**TASK:** Read the lines of the data below and retrieve those with "longest".

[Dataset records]

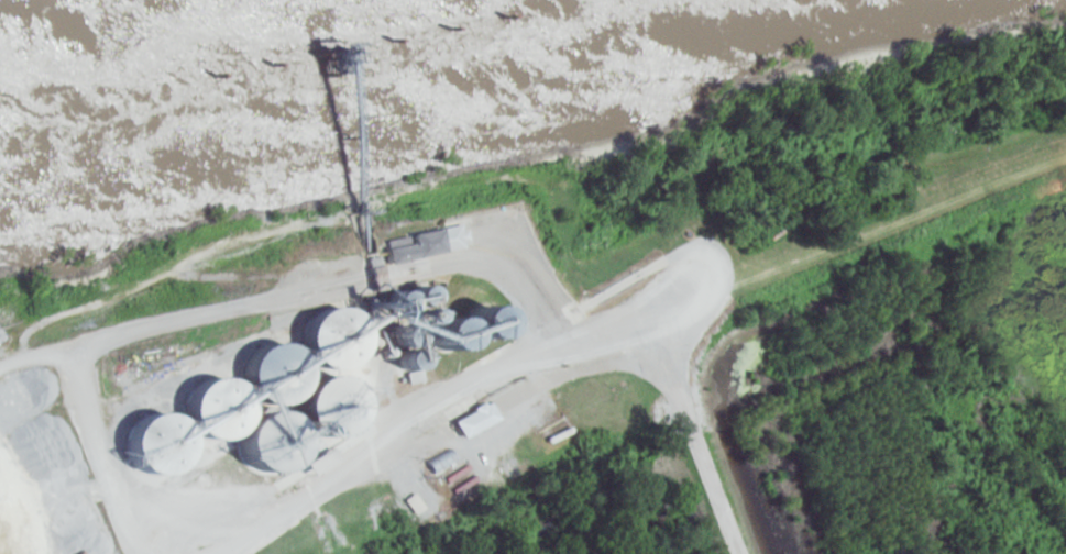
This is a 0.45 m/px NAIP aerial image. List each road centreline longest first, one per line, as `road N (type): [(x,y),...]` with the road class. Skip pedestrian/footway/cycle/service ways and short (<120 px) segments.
road 1 (residential): [(230,553),(589,356),(650,368),(686,396),(739,553)]
road 2 (residential): [(618,356),(858,230),(1065,143)]
road 3 (residential): [(0,373),(86,345),(90,409),(136,531),(155,553)]

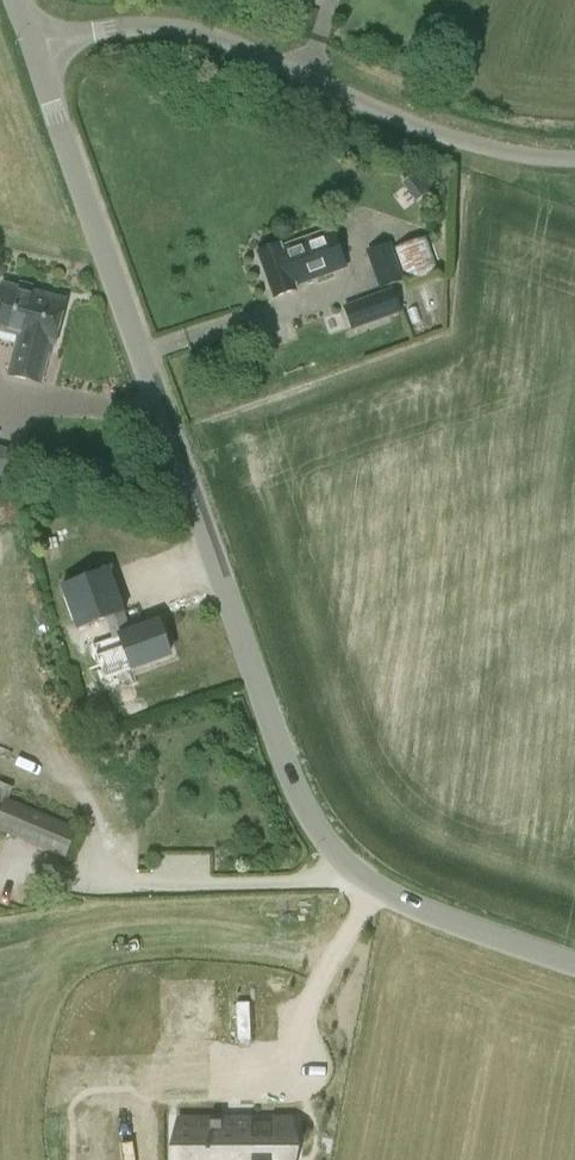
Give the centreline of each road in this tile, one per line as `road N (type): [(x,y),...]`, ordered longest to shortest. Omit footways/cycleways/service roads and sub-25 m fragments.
road 1 (unclassified): [(574,961),(423,909),(344,871),(293,790),(32,47)]
road 2 (unclassified): [(574,158),(486,144),(193,32),(133,28),(32,47)]

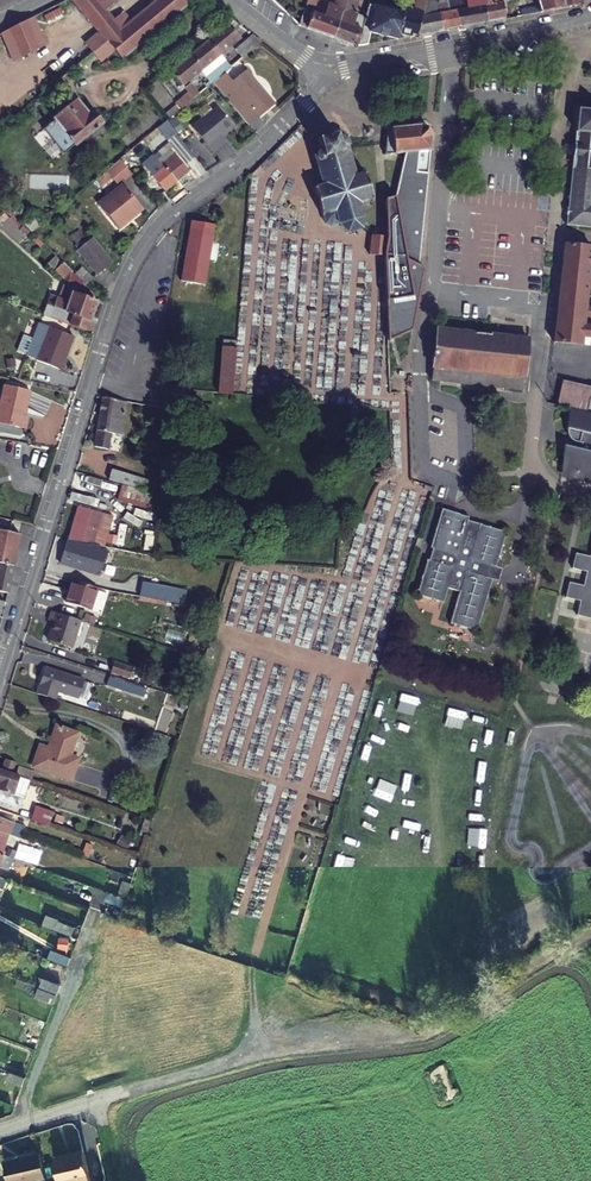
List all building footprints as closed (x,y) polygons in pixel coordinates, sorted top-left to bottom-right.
[(74,12),(79,7),(73,0),(67,0),(65,1),(74,12)] [(130,20),(120,29),(113,21),(104,11),(96,0),(73,0),(79,7),(99,31),(107,41),(115,50),(122,59),(192,0),(155,0),(130,20)] [(104,11),(115,2),(114,0),(96,0),(104,11)] [(309,29),(317,6),(319,0),(307,0),(298,26),(309,29)] [(330,11),(317,6),(309,29),(333,37),(343,1),(340,0),(333,0),(330,11)] [(417,35),(424,1),(424,0),(414,0),(412,9),(404,7),(403,12),(399,33),(409,36),(410,36),(411,34),(415,35),(417,35)] [(438,30),(438,0),(433,0),(424,1),(417,35),(438,30)] [(451,28),(446,0),(438,0),(438,30),(451,28)] [(451,28),(460,27),(458,11),(468,9),(467,0),(446,0),(451,28)] [(485,0),(467,0),(468,9),(458,11),(460,27),(486,24),(483,7),(486,6),(485,0)] [(486,6),(483,7),(486,24),(505,19),(501,0),(485,0),(486,6)] [(551,0),(536,0),(541,12),(553,9),(551,0)] [(553,9),(577,5),(583,0),(551,0),(553,9)] [(359,36),(349,32),(353,19),(349,18),(353,4),(349,3),(343,1),(333,37),(357,46),(359,36)] [(357,46),(368,44),(370,32),(375,6),(365,4),(362,21),(359,36),(357,46)] [(375,6),(370,32),(398,38),(399,33),(403,12),(375,6)] [(120,29),(130,20),(123,12),(113,21),(120,29)] [(34,16),(1,33),(13,60),(48,43),(34,16)] [(359,36),(362,21),(353,19),(349,32),(359,36)] [(201,71),(221,54),(241,37),(229,24),(173,72),(185,85),(201,71)] [(93,53),(107,41),(99,31),(85,43),(93,53)] [(251,34),(235,48),(243,57),(259,43),(261,42),(251,34)] [(107,41),(93,53),(101,62),(115,50),(107,41)] [(225,73),(232,67),(221,54),(201,71),(213,84),(225,73)] [(213,84),(249,126),(275,104),(247,72),(234,83),(225,73),(213,84)] [(56,119),(44,129),(68,155),(80,145),(79,144),(104,123),(94,111),(91,113),(78,100),(55,118),(56,119)] [(234,127),(217,107),(204,118),(225,143),(226,142),(222,137),(234,127)] [(580,110),(575,145),(574,157),(569,207),(584,209),(585,199),(590,200),(590,111),(580,110)] [(225,143),(204,118),(192,128),(213,153),(225,143)] [(388,126),(390,152),(408,150),(432,148),(433,133),(424,122),(388,126)] [(167,142),(176,135),(166,123),(157,130),(167,142)] [(352,126),(352,136),(362,136),(362,126),(352,126)] [(362,206),(375,202),(366,171),(363,171),(363,173),(357,175),(354,165),(356,164),(355,162),(353,163),(350,154),(353,153),(352,151),(350,152),(348,147),(350,145),(348,139),(341,137),(338,140),(335,138),(338,134),(335,132),(334,133),(319,138),(316,138),(315,140),(315,141),(318,141),(321,150),(319,151),(317,154),(315,154),(317,161),(315,162),(316,165),(318,164),(321,173),(319,173),(320,176),(321,175),(324,184),(315,187),(315,186),(312,186),(321,219),(324,218),(326,225),(331,229),(340,227),(348,234),(362,229),(363,227),(365,220),(362,206)] [(159,151),(163,155),(170,149),(166,145),(159,151)] [(429,174),(432,148),(408,150),(406,171),(429,174)] [(170,149),(163,155),(159,151),(155,155),(158,159),(176,180),(188,170),(170,149)] [(176,180),(158,159),(146,169),(164,190),(176,180)] [(122,160),(105,168),(113,184),(130,176),(122,160)] [(429,174),(406,171),(383,266),(385,302),(410,300),(429,174)] [(141,206),(122,184),(97,204),(117,227),(141,206)] [(585,199),(584,209),(569,207),(566,225),(590,228),(590,200),(585,199)] [(192,220),(182,282),(206,285),(215,223),(192,220)] [(363,249),(370,250),(372,237),(365,236),(363,249)] [(385,257),(387,239),(372,237),(370,250),(369,255),(385,257)] [(84,238),(76,244),(79,248),(87,242),(84,238)] [(87,242),(79,248),(77,250),(95,274),(111,262),(92,238),(87,242)] [(565,243),(563,263),(564,263),(590,266),(590,246),(565,243)] [(75,273),(66,263),(58,271),(67,280),(75,273)] [(590,272),(590,271),(590,266),(564,263),(562,277),(590,280),(590,272)] [(93,278),(84,267),(76,274),(86,284),(93,278)] [(52,295),(43,315),(71,326),(85,331),(89,319),(91,320),(97,302),(80,296),(87,285),(86,284),(76,274),(69,286),(65,285),(62,292),(60,298),(52,295)] [(588,295),(589,289),(590,280),(562,277),(560,292),(588,295)] [(586,311),(587,301),(588,295),(560,292),(558,307),(586,311)] [(584,326),(585,319),(586,311),(558,307),(557,322),(584,326)] [(553,341),(582,345),(583,338),(584,326),(557,322),(555,322),(553,341)] [(75,337),(41,323),(28,355),(38,359),(37,360),(59,369),(66,351),(69,352),(75,337)] [(590,339),(590,326),(584,326),(583,338),(590,339)] [(436,329),(432,366),(511,375),(510,383),(523,384),(528,337),(436,329)] [(232,394),(237,341),(223,340),(219,393),(232,394)] [(523,384),(510,383),(511,375),(432,366),(431,380),(523,389),(523,384)] [(564,382),(559,402),(586,408),(590,388),(564,382)] [(0,414),(0,422),(26,428),(29,416),(25,415),(31,390),(7,384),(0,414)] [(99,417),(125,420),(127,403),(103,399),(99,417)] [(568,407),(566,430),(566,434),(567,436),(568,438),(570,440),(572,441),(574,441),(574,447),(564,446),(561,470),(573,471),(571,478),(590,484),(590,413),(568,407)] [(108,448),(111,434),(122,437),(125,420),(99,417),(94,445),(108,448)] [(149,492),(153,480),(117,470),(115,481),(149,492)] [(119,501),(148,509),(152,494),(123,486),(119,501)] [(76,522),(101,529),(105,513),(80,506),(75,522),(76,522)] [(442,508),(430,547),(432,547),(429,559),(427,558),(417,589),(410,593),(413,601),(421,596),(443,603),(447,588),(459,591),(450,623),(461,627),(485,537),(487,526),(479,523),(477,527),(466,524),(468,516),(442,508)] [(71,539),(97,544),(101,529),(76,522),(71,539)] [(508,526),(500,530),(491,527),(487,526),(485,537),(461,627),(471,630),(474,638),(482,633),(478,625),(492,579),(487,577),(491,565),(496,566),(504,538),(512,533),(508,526)] [(11,531),(0,529),(0,546),(16,550),(19,533),(11,531)] [(108,552),(103,550),(104,545),(97,544),(71,539),(70,539),(68,540),(63,556),(104,566),(108,552)] [(13,565),(16,550),(0,546),(0,563),(13,565)] [(590,559),(577,555),(573,569),(587,572),(583,586),(570,582),(567,597),(579,602),(576,615),(590,620),(590,557),(590,559)] [(104,566),(63,556),(60,561),(101,574),(104,566)] [(13,565),(0,563),(0,591),(7,593),(13,565)] [(164,576),(146,573),(142,593),(171,599),(174,585),(162,582),(164,576)] [(69,597),(94,603),(99,583),(73,577),(69,597)] [(94,603),(69,597),(68,600),(94,606),(94,603)] [(52,643),(76,650),(85,622),(55,613),(52,623),(58,624),(52,643)] [(84,640),(95,644),(101,630),(90,626),(84,640)] [(114,661),(111,670),(130,675),(132,668),(114,661)] [(57,691),(78,697),(83,681),(45,669),(37,694),(55,700),(57,691)] [(127,690),(129,682),(109,676),(107,684),(127,690)] [(40,745),(33,767),(71,779),(78,758),(70,755),(77,732),(56,726),(48,748),(40,745)] [(16,762),(6,759),(3,770),(13,773),(16,762)] [(0,769),(0,801),(21,807),(24,796),(30,779),(20,776),(13,773),(3,770),(0,769)] [(53,807),(37,802),(32,820),(47,825),(53,807)] [(14,836),(18,824),(0,818),(0,831),(9,834),(14,836)] [(27,822),(19,820),(18,824),(14,836),(21,838),(27,822)] [(3,854),(9,834),(0,831),(0,853),(3,854)] [(10,869),(14,858),(3,854),(0,853),(0,866),(10,869)] [(74,927),(58,921),(55,929),(72,935),(74,927)] [(59,986),(42,979),(38,988),(56,995),(59,986)] [(52,1004),(56,995),(38,988),(34,997),(52,1004)] [(452,1088),(444,1065),(430,1074),(439,1103),(459,1097),(457,1087),(452,1088)] [(21,1086),(24,1078),(9,1072),(6,1080),(21,1086)] [(10,1180),(42,1180),(48,1180),(42,1154),(5,1163),(10,1180)] [(56,1161),(60,1180),(92,1180),(91,1177),(86,1154),(56,1161)]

**OUTPUT OF THE TASK:**
This is a 0.45 m/px NAIP aerial image. List each road centreline longest first, one per line, as `road N (type): [(x,y),...]` with the road class. Skip pedestrian/footway/cycle/service ways and short (<120 px) segments.
Give the centreline of each road in this tile, one per line as `road N (type): [(x,y),...]`, ordered longest to shortest. Omit footways/cycleways/service roads and sub-25 m fragments.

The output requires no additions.